What needs to be done: Type out the listing again, exactly, with every line included.

Supplied material:
Content starts

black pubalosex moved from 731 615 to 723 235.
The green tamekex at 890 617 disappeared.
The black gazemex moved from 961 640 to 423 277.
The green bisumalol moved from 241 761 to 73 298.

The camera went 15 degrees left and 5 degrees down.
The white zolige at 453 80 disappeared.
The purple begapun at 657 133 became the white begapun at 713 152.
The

Content ends

Completed task:
black pubalosex moved from 731 615 to 723 235.
The green tamekex at 890 617 disappeared.
The black gazemex moved from 961 640 to 423 277.
The green bisumalol moved from 241 761 to 73 298.

The camera went 15 degrees left and 5 degrees down.
The white zolige at 453 80 disappeared.
The purple begapun at 657 133 became the white begapun at 713 152.
The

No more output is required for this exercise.